**TASK BRIEF:** For this exercise, return only the lines in the records below from the one holding "[(507,243),(523,247),(523,219),(514,216),(507,243)]" through the one holding "All buildings are outlined.", including both, exactly as they appear and without pictures.

**RECORDS TO PROCESS:**
════
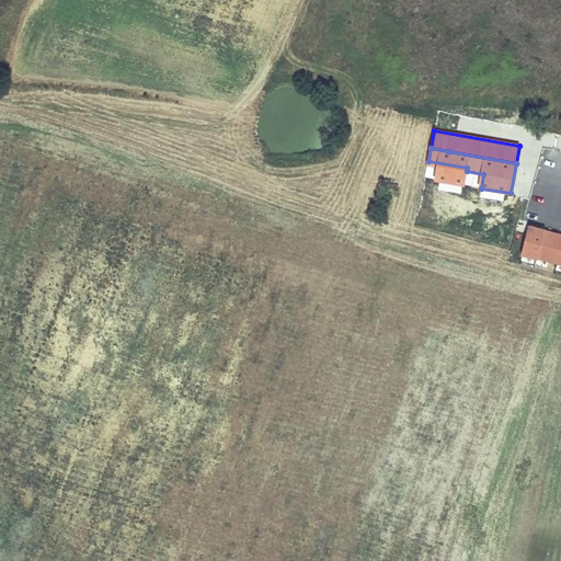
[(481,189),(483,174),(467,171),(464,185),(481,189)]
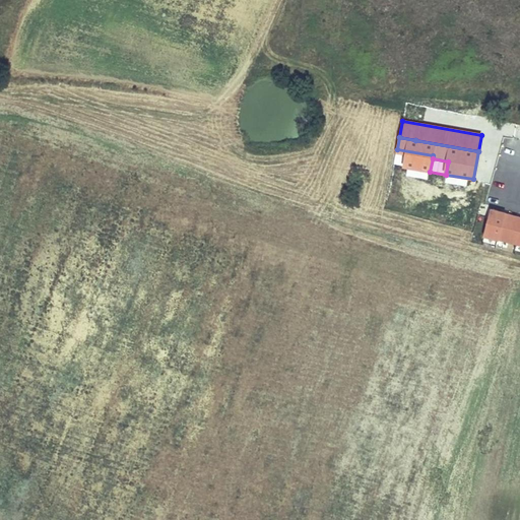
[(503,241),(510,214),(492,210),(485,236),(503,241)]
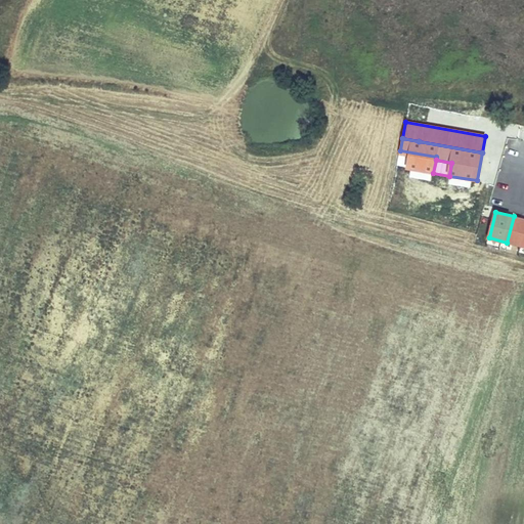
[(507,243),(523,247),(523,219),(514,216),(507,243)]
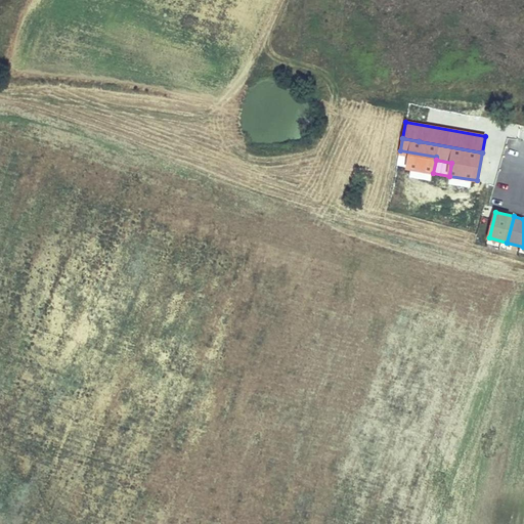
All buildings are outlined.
════
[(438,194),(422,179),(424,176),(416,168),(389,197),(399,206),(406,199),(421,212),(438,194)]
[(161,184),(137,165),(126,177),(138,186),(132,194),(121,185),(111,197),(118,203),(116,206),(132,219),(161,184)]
════
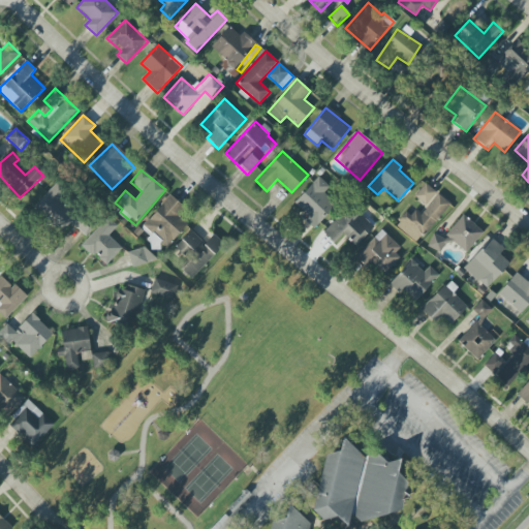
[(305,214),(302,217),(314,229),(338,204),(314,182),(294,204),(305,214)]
════
**TASK OUTPUT:**
[(507,243),(523,247),(523,219),(514,216),(507,243)]
All buildings are outlined.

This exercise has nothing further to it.